TASK DESCRIPTION
In the records below, find the line with "(605, 309) = (621, 173): blue", then copy each line exactly until you have copied the line with "(411, 310) = (439, 229): yellow". Leave any picture out.

======

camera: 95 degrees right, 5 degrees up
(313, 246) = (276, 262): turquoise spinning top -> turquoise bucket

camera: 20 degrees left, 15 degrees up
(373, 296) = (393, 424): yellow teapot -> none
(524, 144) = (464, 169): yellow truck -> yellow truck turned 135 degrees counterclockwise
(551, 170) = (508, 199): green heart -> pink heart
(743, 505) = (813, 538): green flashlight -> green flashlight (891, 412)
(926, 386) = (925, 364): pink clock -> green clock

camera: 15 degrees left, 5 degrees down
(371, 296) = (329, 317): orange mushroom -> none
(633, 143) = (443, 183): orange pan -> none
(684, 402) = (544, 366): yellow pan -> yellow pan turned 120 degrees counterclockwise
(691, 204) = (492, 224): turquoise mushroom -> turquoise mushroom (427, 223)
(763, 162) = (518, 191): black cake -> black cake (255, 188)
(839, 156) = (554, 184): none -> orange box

======

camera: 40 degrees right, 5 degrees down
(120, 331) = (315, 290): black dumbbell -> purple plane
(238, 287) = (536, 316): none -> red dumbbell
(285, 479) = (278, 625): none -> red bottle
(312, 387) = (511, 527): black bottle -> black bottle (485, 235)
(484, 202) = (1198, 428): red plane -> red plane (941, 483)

======

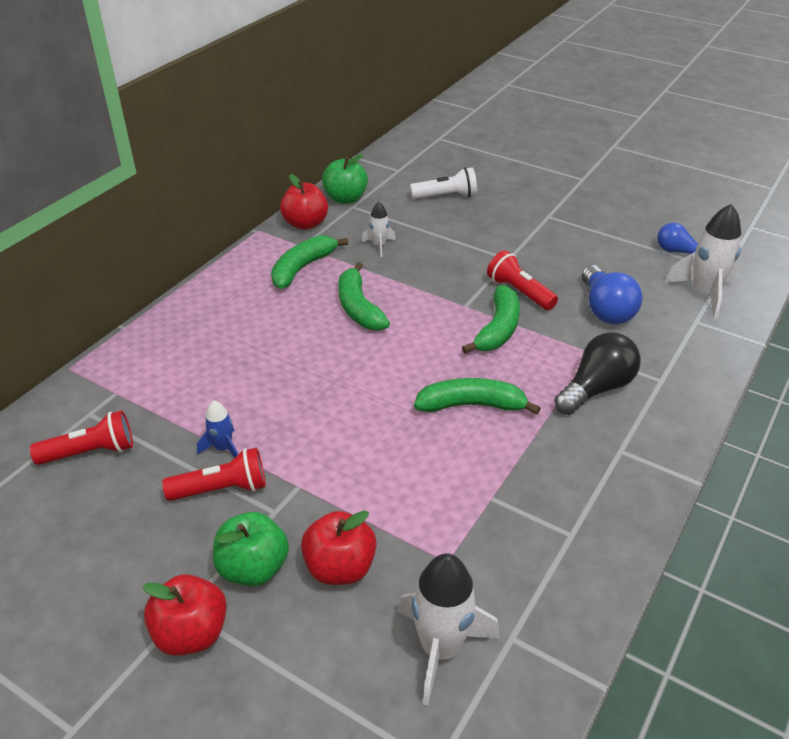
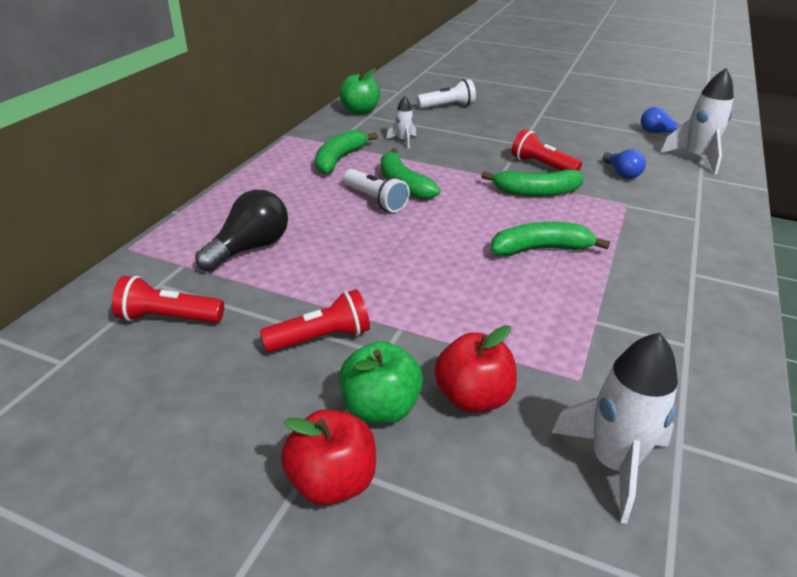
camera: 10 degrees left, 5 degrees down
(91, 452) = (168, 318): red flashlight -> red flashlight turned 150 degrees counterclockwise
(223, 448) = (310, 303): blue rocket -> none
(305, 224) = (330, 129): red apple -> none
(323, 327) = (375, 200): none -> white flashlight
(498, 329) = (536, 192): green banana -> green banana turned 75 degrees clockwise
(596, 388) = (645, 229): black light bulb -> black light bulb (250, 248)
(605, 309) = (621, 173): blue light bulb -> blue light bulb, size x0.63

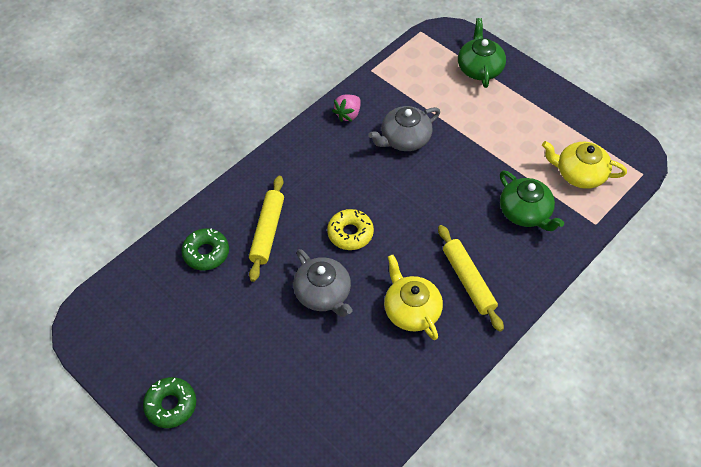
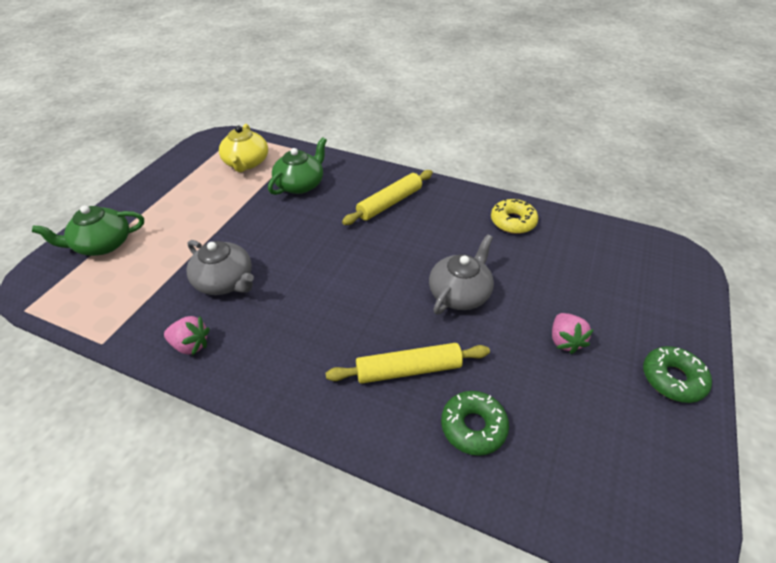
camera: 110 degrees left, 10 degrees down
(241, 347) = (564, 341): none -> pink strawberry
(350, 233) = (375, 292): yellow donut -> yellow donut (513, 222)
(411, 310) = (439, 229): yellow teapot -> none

======

ANSWER SECTION
(605, 309) = (621, 173): blue light bulb -> blue light bulb, size x0.63

camera: 110 degrees left, 10 degrees down
(241, 347) = (564, 341): none -> pink strawberry
(350, 233) = (375, 292): yellow donut -> yellow donut (513, 222)
(411, 310) = (439, 229): yellow teapot -> none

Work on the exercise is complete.